_EXERCISE GOAL_
Output must match the records, character for character.
DATA EXTRACTS: Begin
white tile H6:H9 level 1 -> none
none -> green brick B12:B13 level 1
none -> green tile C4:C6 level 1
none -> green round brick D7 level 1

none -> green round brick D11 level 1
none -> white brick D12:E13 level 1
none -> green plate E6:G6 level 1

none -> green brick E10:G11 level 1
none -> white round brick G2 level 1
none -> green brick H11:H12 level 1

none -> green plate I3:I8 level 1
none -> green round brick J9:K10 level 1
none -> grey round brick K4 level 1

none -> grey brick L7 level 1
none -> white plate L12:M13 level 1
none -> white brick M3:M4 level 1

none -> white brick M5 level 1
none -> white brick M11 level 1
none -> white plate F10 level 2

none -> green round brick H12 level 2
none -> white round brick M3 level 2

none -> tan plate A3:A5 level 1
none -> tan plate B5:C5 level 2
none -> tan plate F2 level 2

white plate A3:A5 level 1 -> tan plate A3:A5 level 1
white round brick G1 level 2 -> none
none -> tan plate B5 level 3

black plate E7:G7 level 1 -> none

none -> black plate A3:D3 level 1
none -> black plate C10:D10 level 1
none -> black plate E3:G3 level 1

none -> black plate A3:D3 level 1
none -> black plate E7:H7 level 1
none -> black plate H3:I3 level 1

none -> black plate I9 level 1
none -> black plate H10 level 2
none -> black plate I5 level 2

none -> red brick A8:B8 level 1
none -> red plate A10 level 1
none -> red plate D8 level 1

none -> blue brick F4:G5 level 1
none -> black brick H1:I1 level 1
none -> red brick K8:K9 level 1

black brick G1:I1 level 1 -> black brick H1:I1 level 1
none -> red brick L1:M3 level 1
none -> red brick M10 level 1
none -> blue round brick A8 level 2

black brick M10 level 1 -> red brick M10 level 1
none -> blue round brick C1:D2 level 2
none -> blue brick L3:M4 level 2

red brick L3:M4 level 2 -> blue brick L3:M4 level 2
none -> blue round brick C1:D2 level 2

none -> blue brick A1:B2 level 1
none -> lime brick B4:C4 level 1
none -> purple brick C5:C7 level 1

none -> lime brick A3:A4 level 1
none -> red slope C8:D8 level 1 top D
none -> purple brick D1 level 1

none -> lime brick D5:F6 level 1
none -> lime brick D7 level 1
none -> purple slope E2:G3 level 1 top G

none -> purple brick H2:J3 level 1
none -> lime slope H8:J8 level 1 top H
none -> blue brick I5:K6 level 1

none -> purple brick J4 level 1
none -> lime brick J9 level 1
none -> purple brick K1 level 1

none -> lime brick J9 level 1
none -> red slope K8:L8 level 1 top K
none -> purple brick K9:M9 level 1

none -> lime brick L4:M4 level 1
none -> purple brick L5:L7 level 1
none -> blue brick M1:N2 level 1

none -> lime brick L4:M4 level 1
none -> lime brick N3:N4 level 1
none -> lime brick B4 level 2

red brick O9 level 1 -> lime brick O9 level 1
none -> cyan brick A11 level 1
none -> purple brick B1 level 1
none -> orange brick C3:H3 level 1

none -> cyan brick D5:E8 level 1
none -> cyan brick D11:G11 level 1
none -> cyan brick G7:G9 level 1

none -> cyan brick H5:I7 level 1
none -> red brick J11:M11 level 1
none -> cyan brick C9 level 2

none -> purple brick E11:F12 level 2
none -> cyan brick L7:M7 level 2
DATA EXTRACTS: End
_EXPECTED ANSWER_
white tile H6:H9 level 1 -> none
none -> green brick B12:B13 level 1
none -> green tile C4:C6 level 1
none -> green round brick D7 level 1

none -> green round brick D11 level 1
none -> white brick D12:E13 level 1
none -> green plate E6:G6 level 1

none -> green brick E10:G11 level 1
none -> white round brick G2 level 1
none -> green brick H11:H12 level 1

none -> green plate I3:I8 level 1
none -> green round brick J9:K10 level 1
none -> grey round brick K4 level 1

none -> grey brick L7 level 1
none -> white plate L12:M13 level 1
none -> white brick M3:M4 level 1

none -> white brick M5 level 1
none -> white brick M11 level 1
none -> white plate F10 level 2

none -> green round brick H12 level 2
none -> white round brick M3 level 2

none -> tan plate A3:A5 level 1
none -> tan plate B5:C5 level 2
none -> tan plate F2 level 2

white plate A3:A5 level 1 -> tan plate A3:A5 level 1
white round brick G1 level 2 -> none
none -> tan plate B5 level 3

black plate E7:G7 level 1 -> none

none -> black plate A3:D3 level 1
none -> black plate C10:D10 level 1
none -> black plate E3:G3 level 1

none -> black plate A3:D3 level 1
none -> black plate E7:H7 level 1
none -> black plate H3:I3 level 1

none -> black plate I9 level 1
none -> black plate H10 level 2
none -> black plate I5 level 2

none -> red brick A8:B8 level 1
none -> red plate A10 level 1
none -> red plate D8 level 1

none -> blue brick F4:G5 level 1
none -> black brick H1:I1 level 1
none -> red brick K8:K9 level 1

black brick G1:I1 level 1 -> black brick H1:I1 level 1
none -> red brick L1:M3 level 1
none -> red brick M10 level 1
none -> blue round brick A8 level 2

black brick M10 level 1 -> red brick M10 level 1
none -> blue round brick C1:D2 level 2
none -> blue brick L3:M4 level 2

red brick L3:M4 level 2 -> blue brick L3:M4 level 2
none -> blue round brick C1:D2 level 2

none -> blue brick A1:B2 level 1
none -> lime brick B4:C4 level 1
none -> purple brick C5:C7 level 1

none -> lime brick A3:A4 level 1
none -> red slope C8:D8 level 1 top D
none -> purple brick D1 level 1

none -> lime brick D5:F6 level 1
none -> lime brick D7 level 1
none -> purple slope E2:G3 level 1 top G

none -> purple brick H2:J3 level 1
none -> lime slope H8:J8 level 1 top H
none -> blue brick I5:K6 level 1

none -> purple brick J4 level 1
none -> lime brick J9 level 1
none -> purple brick K1 level 1

none -> lime brick J9 level 1
none -> red slope K8:L8 level 1 top K
none -> purple brick K9:M9 level 1

none -> lime brick L4:M4 level 1
none -> purple brick L5:L7 level 1
none -> blue brick M1:N2 level 1

none -> lime brick L4:M4 level 1
none -> lime brick N3:N4 level 1
none -> lime brick B4 level 2

red brick O9 level 1 -> lime brick O9 level 1
none -> cyan brick A11 level 1
none -> purple brick B1 level 1
none -> orange brick C3:H3 level 1

none -> cyan brick D5:E8 level 1
none -> cyan brick D11:G11 level 1
none -> cyan brick G7:G9 level 1

none -> cyan brick H5:I7 level 1
none -> red brick J11:M11 level 1
none -> cyan brick C9 level 2

none -> purple brick E11:F12 level 2
none -> cyan brick L7:M7 level 2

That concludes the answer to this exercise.